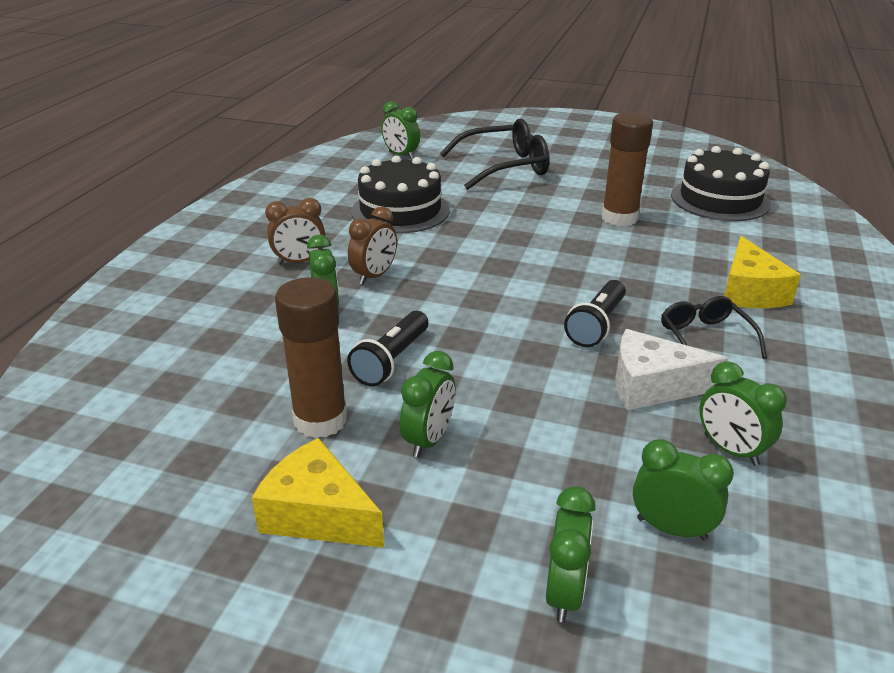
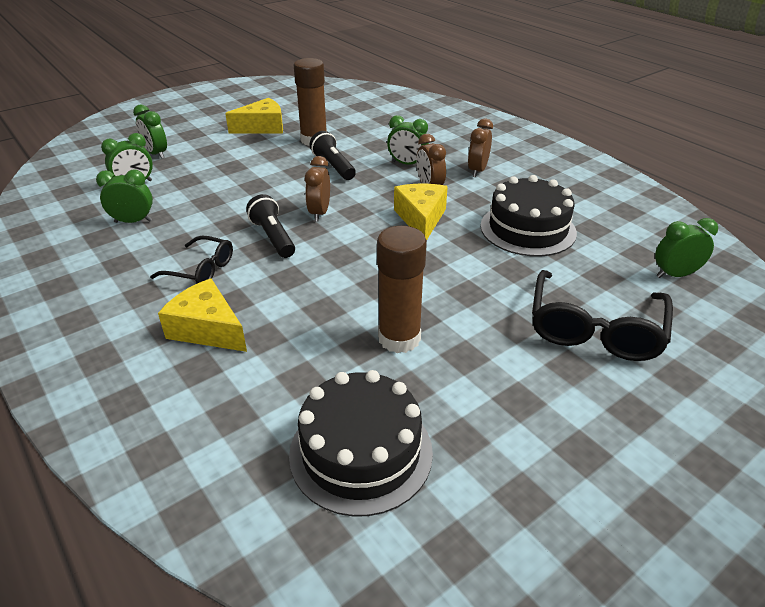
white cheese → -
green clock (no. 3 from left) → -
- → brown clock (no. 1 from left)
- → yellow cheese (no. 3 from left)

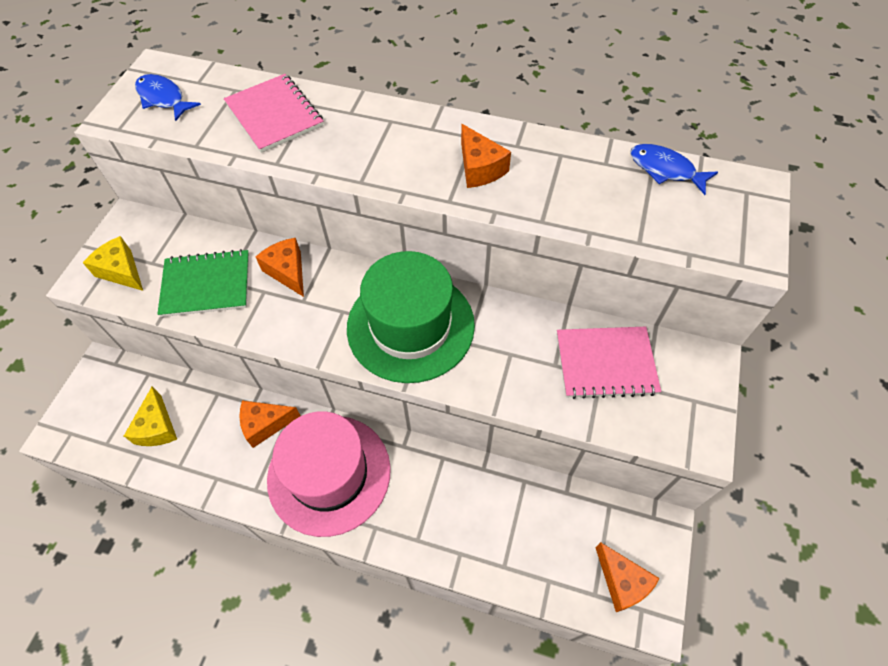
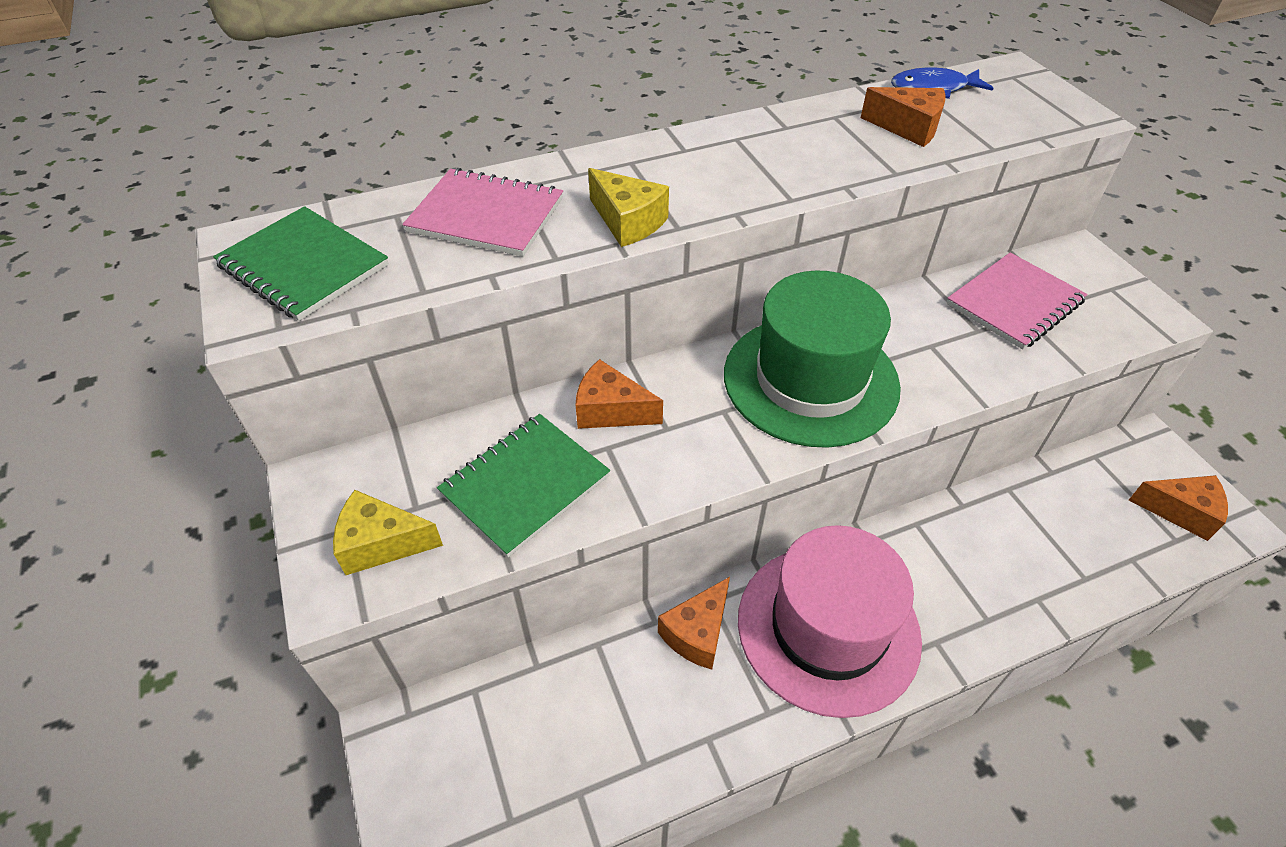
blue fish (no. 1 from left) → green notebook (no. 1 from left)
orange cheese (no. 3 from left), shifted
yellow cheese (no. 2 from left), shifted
───
* What the task requires: Would you return the material exactly, images excluded?

* Task solution:
white cheese → -
green clock (no. 3 from left) → -
- → brown clock (no. 1 from left)
- → yellow cheese (no. 3 from left)

blue fish (no. 1 from left) → green notebook (no. 1 from left)
orange cheese (no. 3 from left), shifted
yellow cheese (no. 2 from left), shifted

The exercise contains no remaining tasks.